**Assignment**
Stop at the line that contains "op=exchanged; was=llave (negro);". Until then, set down each line of the records exactly, beginning with the first, and skip pictures.

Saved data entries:
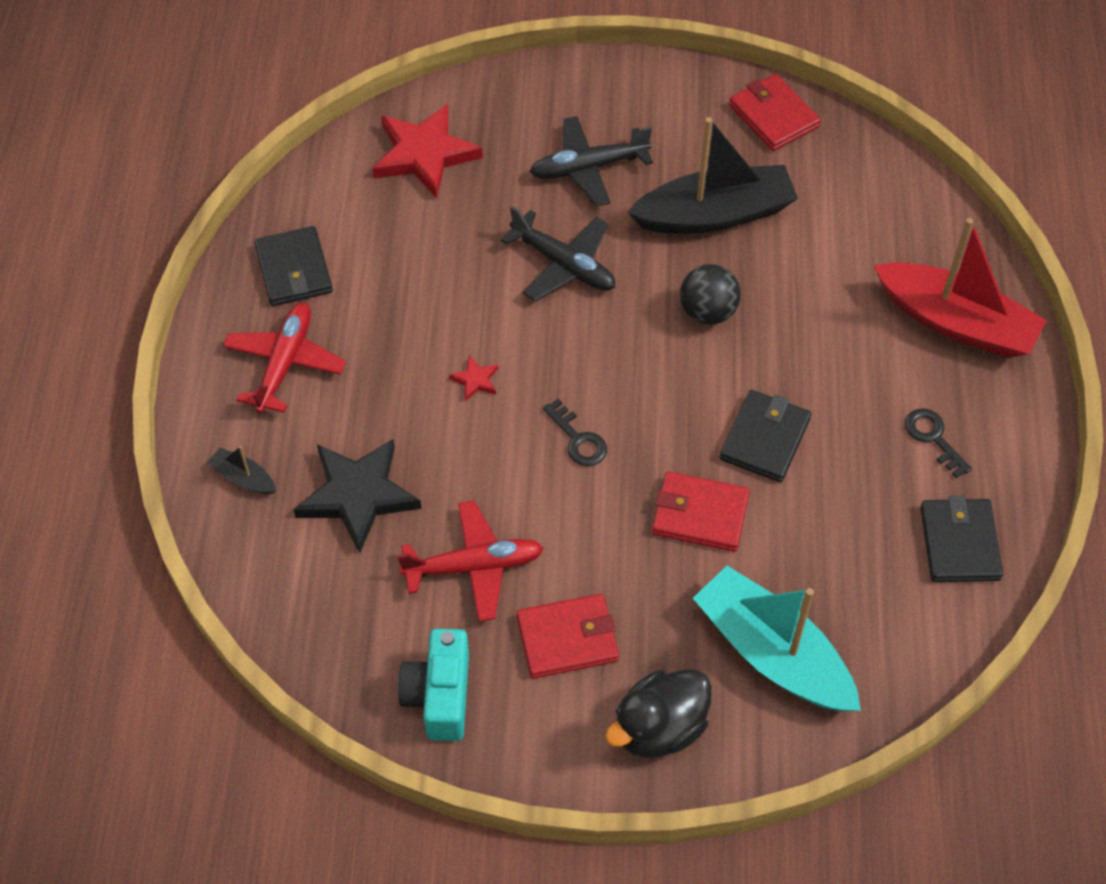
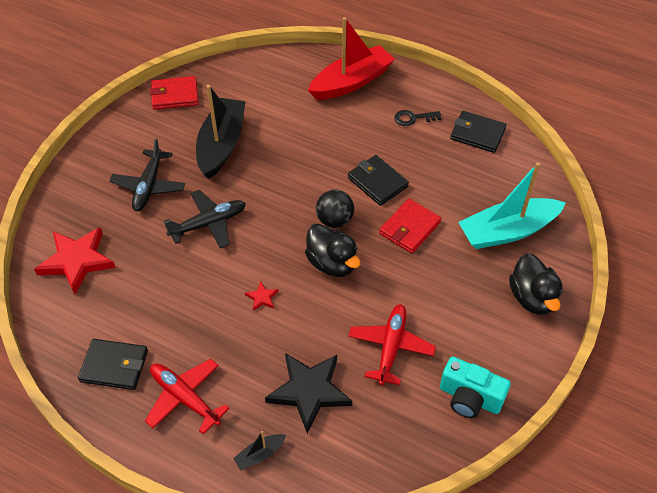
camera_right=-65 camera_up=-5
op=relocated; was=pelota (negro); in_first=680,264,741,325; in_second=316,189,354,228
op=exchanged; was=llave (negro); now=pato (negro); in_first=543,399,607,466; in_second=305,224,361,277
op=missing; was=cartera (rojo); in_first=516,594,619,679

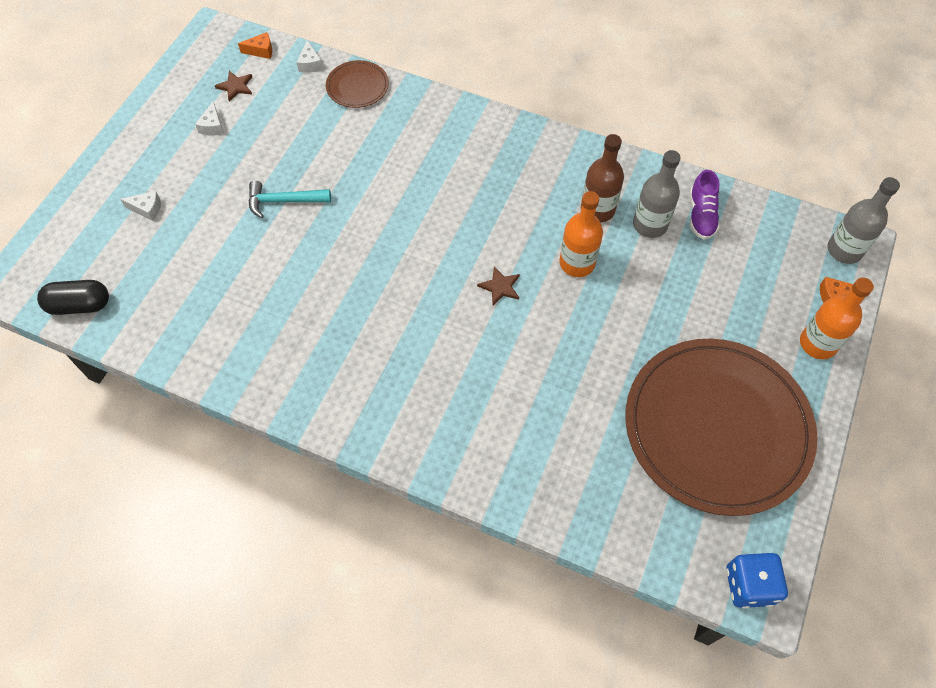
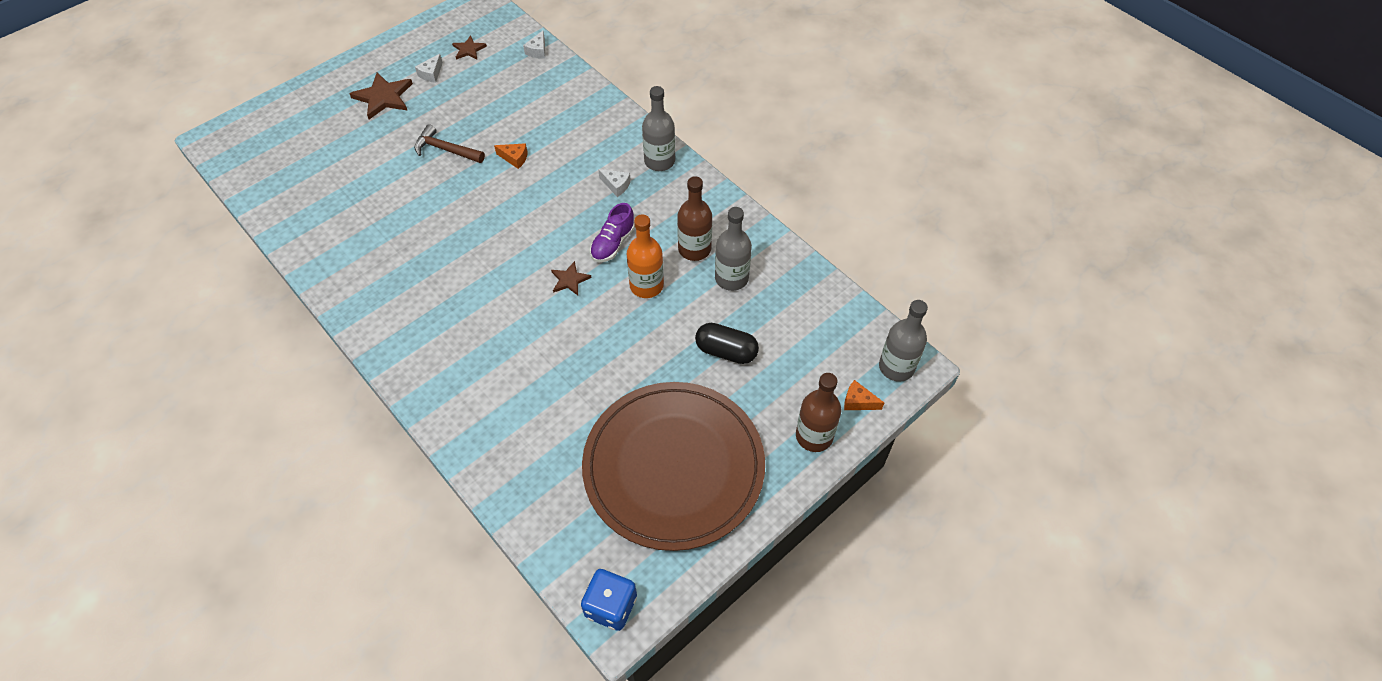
camera_right=25 camera_up=-5
op=relocated; was=queso (naranja); in_first=238,32,272,59; in_second=494,143,528,169
op=missing; was=plato (marrón); in_first=326,60,389,108
op=relocated; was=zapato (morado); in_first=690,170,720,239; in_second=590,203,635,262
op=colour; was=martillo (turquesa); now=martillo (marrón); in_first=248,180,331,218; in_second=414,124,485,163
op=relocated; was=queso (blanco); in_first=120,191,161,221; in_second=598,169,631,197
op=colour; was=botella (naranja); now=botella (marrón); in_first=800,278,874,359; in_second=796,373,842,452
op=relocated; was=cápsula (negro); in_first=37,280,109,315; in_second=695,323,759,364
op=appeared; now=estrella (marrón); in_second=349,73,413,119
op=appeared; now=botella (gris); in_second=642,86,675,171

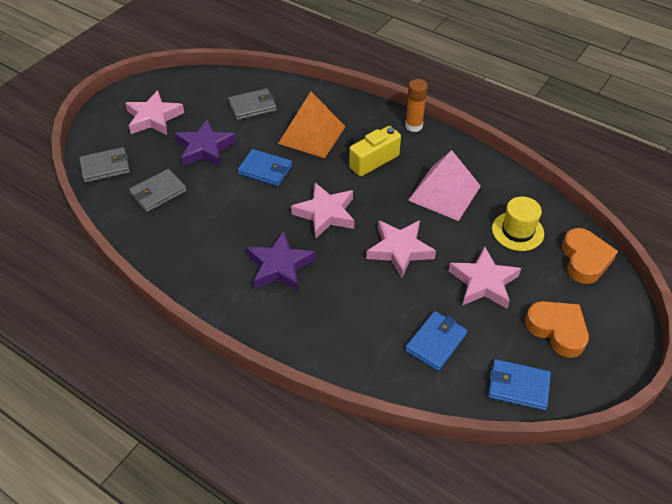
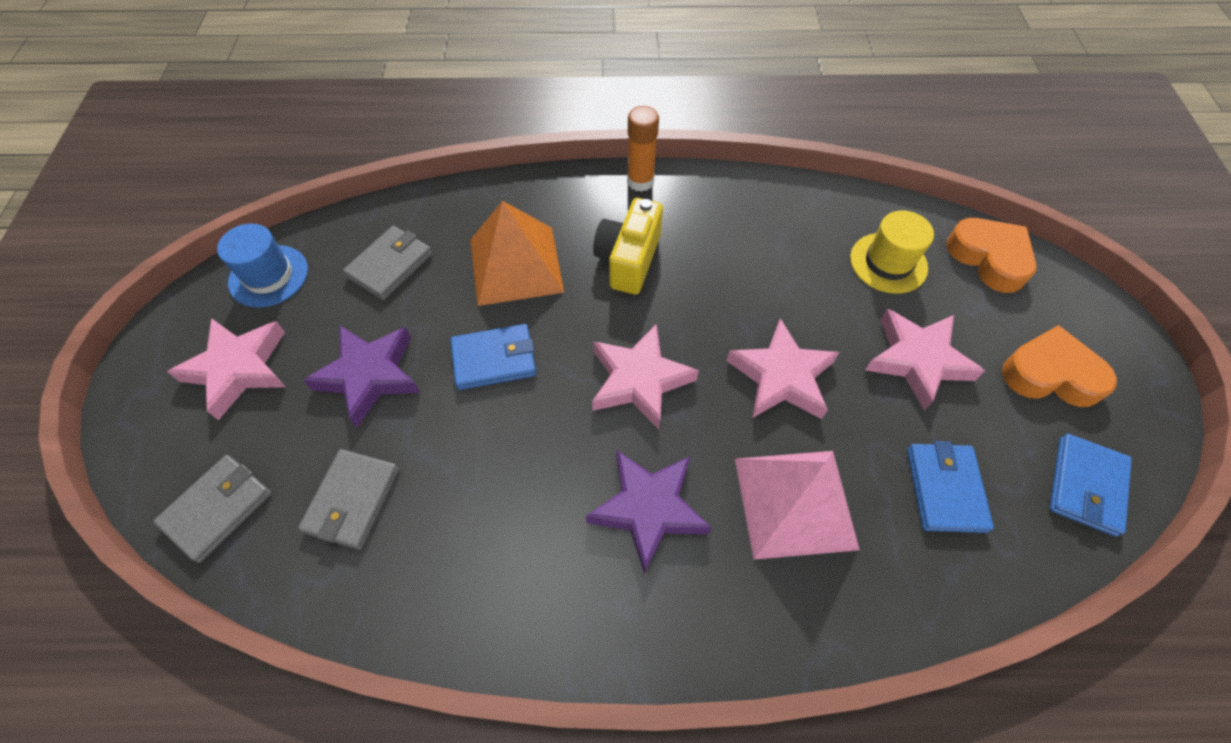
camera_right=-35 camera_up=10
op=relocated; was=pirámide (rosa); in_first=408,150,481,221; in_second=735,451,860,560
op=spun; was=cartera (azul); in_first=488,359,551,411; in_second=1050,434,1132,537; clockwise=-45
op=appeared; now=sombrero (azul); in_second=217,223,308,308

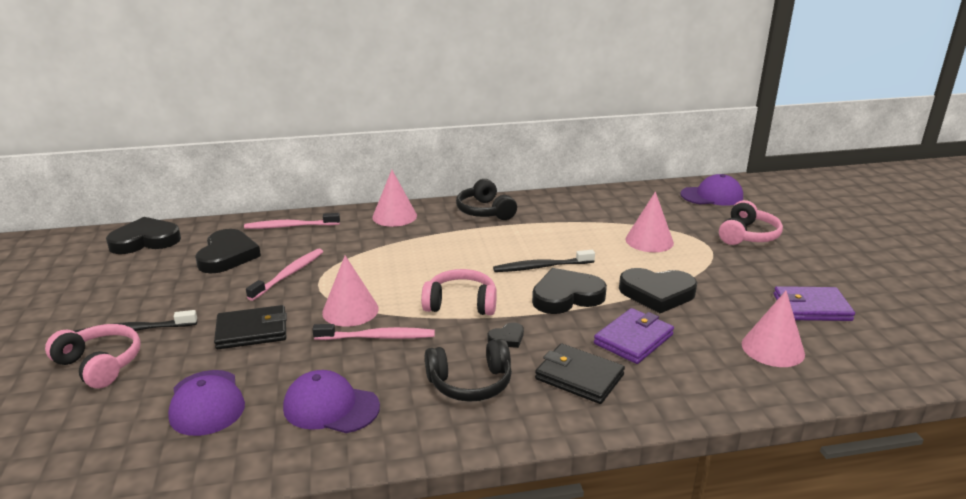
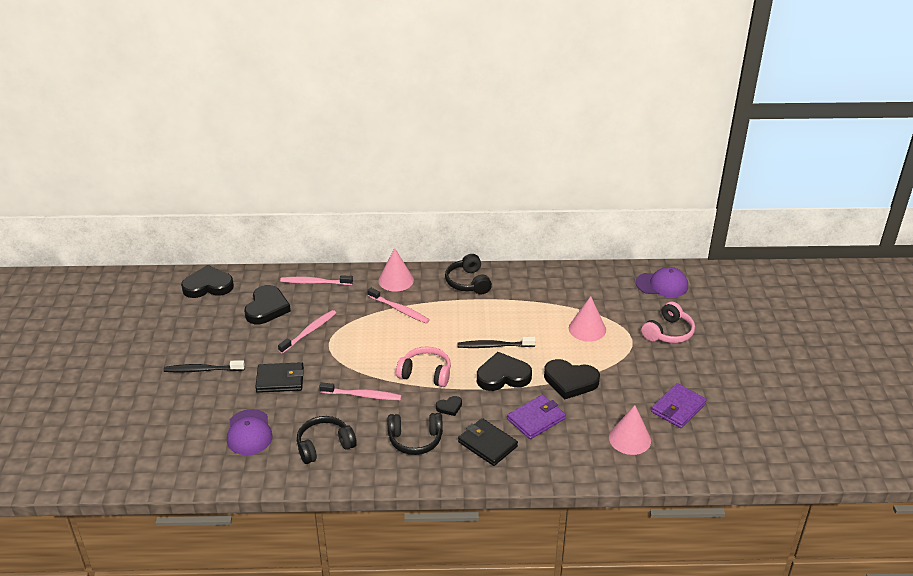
camera_right=10 camera_up=10
op=missing; was=cono (rosa); in_first=322,256,379,327
op=spun; was=cartera (morado); in_first=773,286,855,321; in_second=651,383,707,428; clockwise=-60
op=missing; was=auriculares (rosa); in_first=45,324,141,388
op=exchanged; was=gorra (morado); now=auriculares (negro); in_first=283,370,380,433; in_second=297,416,357,464
op=appeared; now=cepillo de dientes (rosa); in_second=367,288,430,324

**Answer box**
camera_right=-65 camera_up=-5
op=relocated; was=pelota (negro); in_first=680,264,741,325; in_second=316,189,354,228
op=exchanged; was=llave (negro); now=pato (negro); in_first=543,399,607,466; in_second=305,224,361,277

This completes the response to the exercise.